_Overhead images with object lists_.
^^^^^^^^

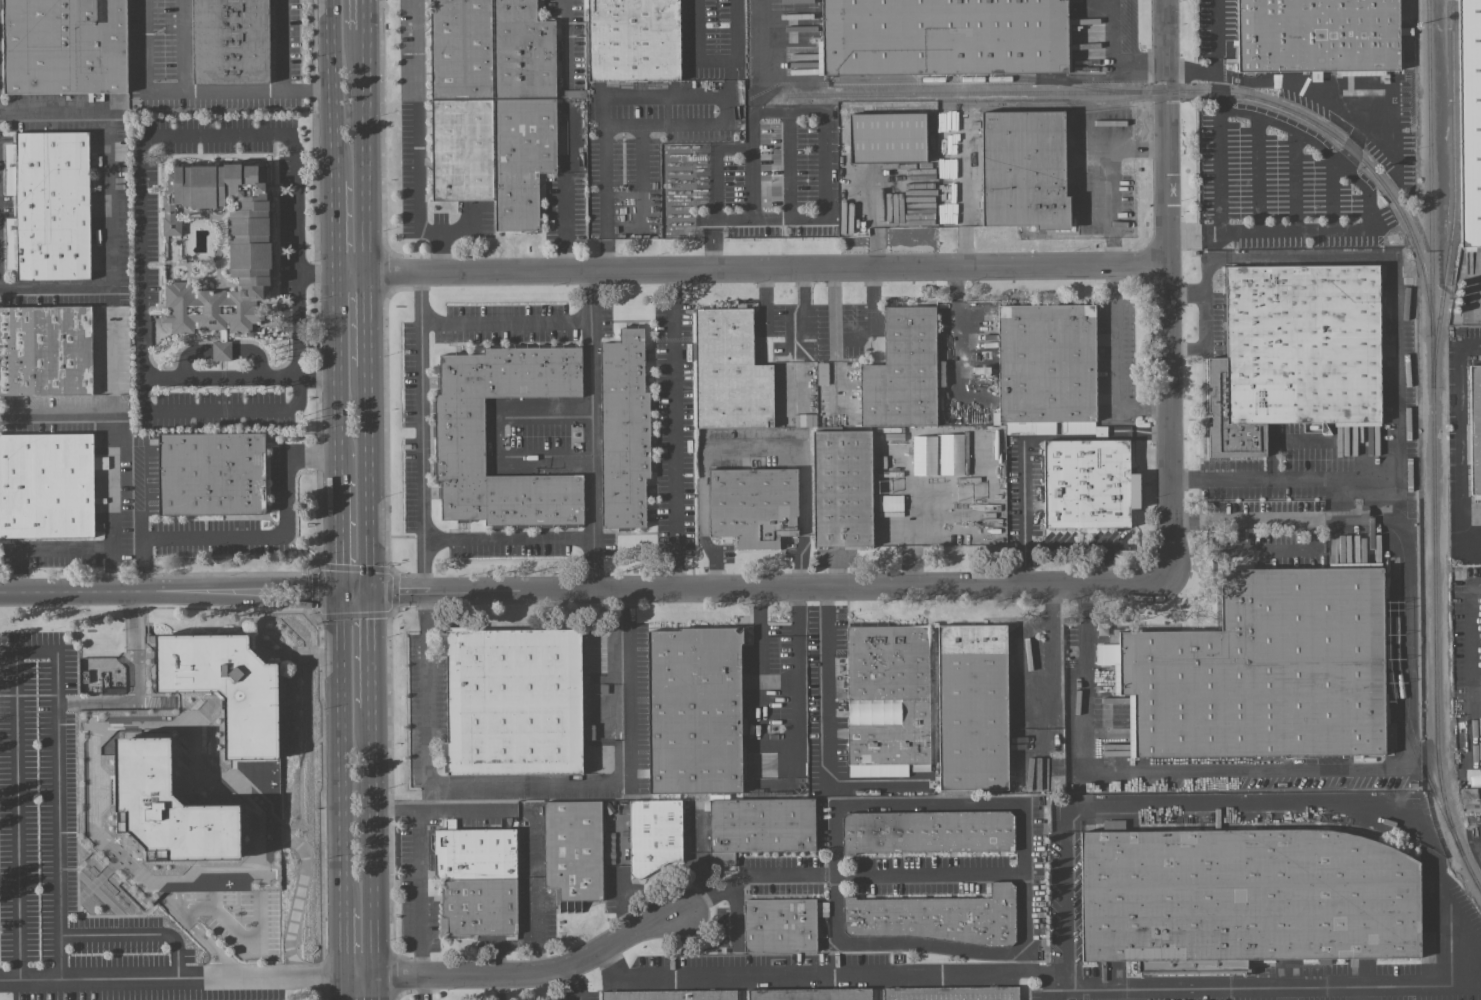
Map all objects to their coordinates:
road: (363, 14)
building: (1317, 35)
building: (942, 36)
road: (1212, 37)
road: (565, 40)
building: (633, 40)
building: (230, 41)
road: (780, 41)
road: (185, 45)
road: (282, 45)
building: (64, 46)
road: (1113, 59)
road: (715, 63)
road: (1189, 74)
road: (727, 79)
railway: (985, 79)
road: (333, 89)
road: (194, 90)
railway: (1180, 91)
road: (651, 96)
building: (492, 105)
building: (1469, 120)
building: (887, 136)
road: (417, 142)
road: (365, 151)
road: (751, 152)
road: (790, 162)
road: (828, 166)
building: (1023, 168)
road: (641, 173)
road: (1220, 174)
road: (1114, 182)
road: (565, 190)
railway: (1453, 194)
road: (107, 201)
road: (1370, 203)
building: (48, 205)
road: (336, 227)
road: (876, 229)
road: (456, 231)
road: (965, 235)
road: (714, 238)
road: (710, 239)
building: (1471, 248)
building: (248, 256)
road: (712, 257)
road: (1209, 258)
road: (140, 269)
road: (752, 269)
road: (1392, 277)
road: (1168, 291)
road: (367, 319)
road: (505, 324)
road: (297, 326)
road: (337, 326)
road: (1204, 336)
building: (45, 350)
building: (221, 350)
building: (1293, 352)
road: (1117, 360)
building: (1046, 368)
building: (729, 371)
building: (903, 371)
road: (318, 378)
building: (805, 419)
road: (339, 426)
building: (623, 429)
road: (674, 429)
road: (591, 430)
building: (1474, 430)
road: (423, 431)
road: (496, 434)
road: (1022, 437)
building: (458, 442)
road: (1462, 446)
road: (752, 448)
railway: (1432, 449)
road: (109, 450)
building: (951, 454)
building: (924, 455)
building: (211, 473)
road: (369, 476)
building: (1088, 483)
building: (46, 484)
building: (841, 487)
building: (890, 503)
building: (752, 505)
road: (1394, 514)
road: (1281, 521)
road: (909, 525)
road: (340, 532)
road: (253, 538)
road: (509, 540)
road: (43, 548)
road: (1065, 549)
road: (1107, 567)
traffic signals: (342, 589)
traffic signals: (371, 589)
road: (582, 589)
road: (390, 613)
road: (1053, 646)
road: (371, 648)
road: (1474, 668)
building: (1263, 669)
road: (16, 678)
building: (226, 686)
building: (887, 699)
building: (513, 701)
building: (972, 707)
building: (694, 709)
railway: (1407, 713)
railway: (1403, 721)
road: (826, 727)
road: (779, 745)
road: (343, 748)
road: (1149, 769)
road: (529, 783)
building: (538, 784)
building: (569, 788)
building: (170, 806)
road: (321, 807)
road: (529, 814)
building: (758, 825)
building: (689, 829)
building: (927, 831)
road: (1480, 832)
building: (654, 834)
road: (373, 843)
road: (58, 844)
building: (572, 850)
road: (1022, 870)
road: (851, 874)
building: (476, 879)
road: (420, 892)
building: (1246, 896)
road: (192, 905)
road: (1449, 905)
road: (1064, 907)
road: (736, 910)
building: (932, 916)
building: (779, 925)
road: (139, 933)
road: (346, 944)
road: (831, 970)
road: (524, 972)
road: (575, 981)
road: (173, 983)
road: (422, 988)
road: (375, 989)
road: (347, 990)
building: (810, 993)
building: (951, 993)
building: (669, 994)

^^^^^^^^

_About this exercise_.
When a line of the records has the word "signals", pick it out and copy it.

_Reply_.
traffic signals: (342, 589)
traffic signals: (371, 589)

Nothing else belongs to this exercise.